Find the lines in the records below that contain "ruler", and report each of them.

[Extracted data entries]

____________________

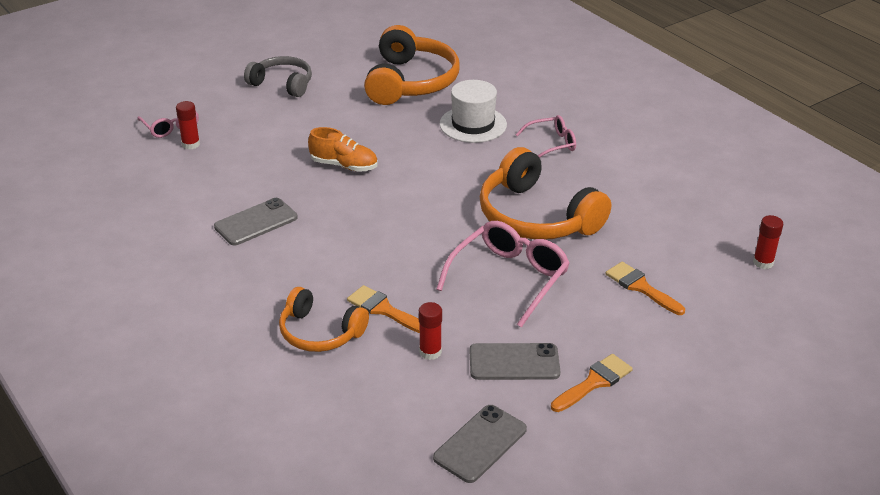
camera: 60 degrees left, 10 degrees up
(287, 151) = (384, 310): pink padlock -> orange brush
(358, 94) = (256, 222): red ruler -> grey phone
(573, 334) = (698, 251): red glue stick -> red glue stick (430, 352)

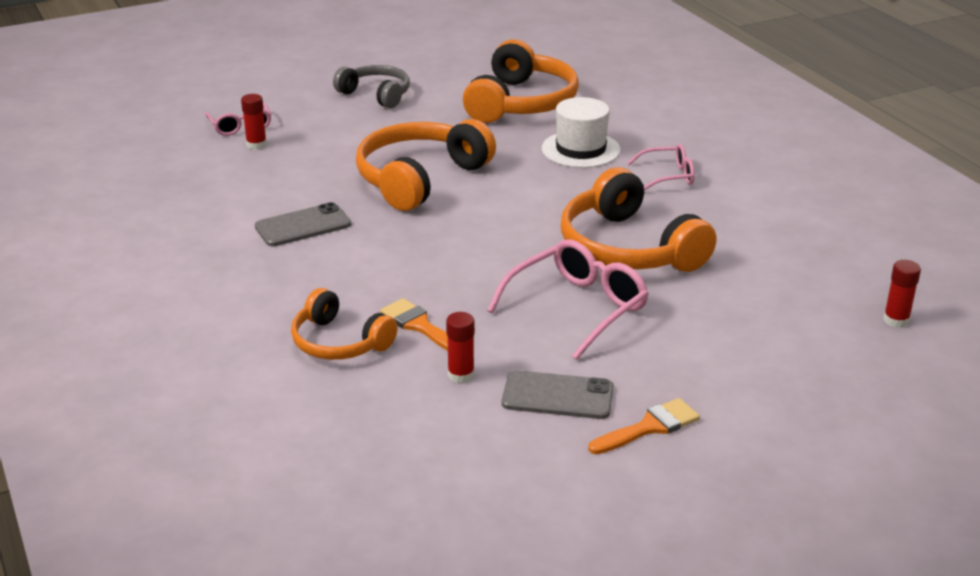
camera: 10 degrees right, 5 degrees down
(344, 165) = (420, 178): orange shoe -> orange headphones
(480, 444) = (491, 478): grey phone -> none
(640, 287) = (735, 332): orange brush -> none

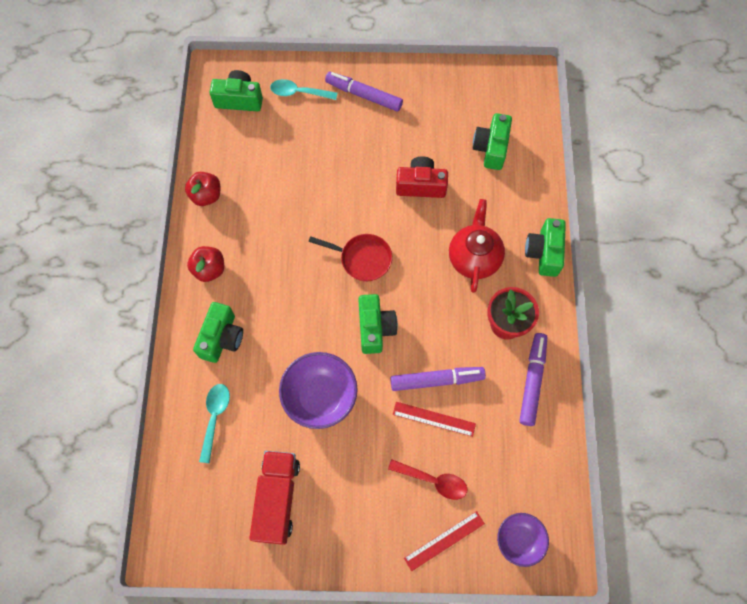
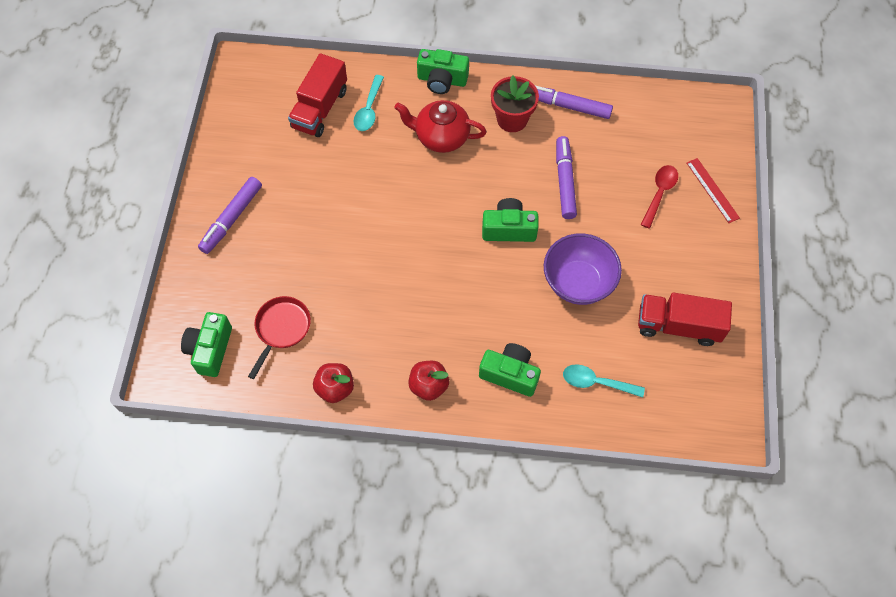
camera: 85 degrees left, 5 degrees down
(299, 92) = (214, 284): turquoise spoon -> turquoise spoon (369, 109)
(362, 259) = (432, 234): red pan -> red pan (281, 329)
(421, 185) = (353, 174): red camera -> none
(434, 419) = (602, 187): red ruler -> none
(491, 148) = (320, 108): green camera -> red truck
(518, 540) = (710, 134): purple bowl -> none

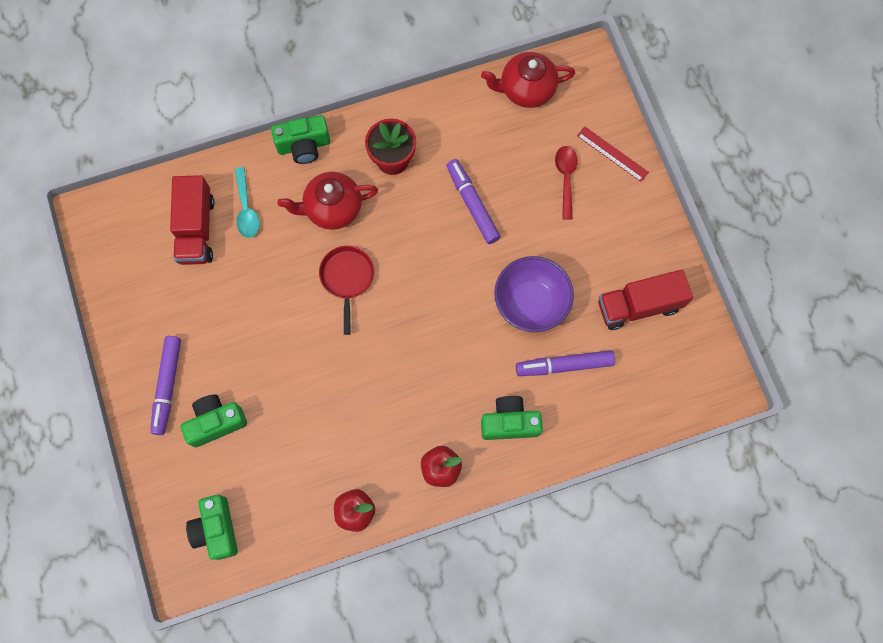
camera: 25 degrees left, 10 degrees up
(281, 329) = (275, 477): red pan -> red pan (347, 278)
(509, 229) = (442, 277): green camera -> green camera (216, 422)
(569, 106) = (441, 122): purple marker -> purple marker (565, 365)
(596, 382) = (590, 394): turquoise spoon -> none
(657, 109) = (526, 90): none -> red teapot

____________________

- Response area:
(358, 94) = (256, 222): red ruler -> grey phone
(434, 419) = (602, 187): red ruler -> none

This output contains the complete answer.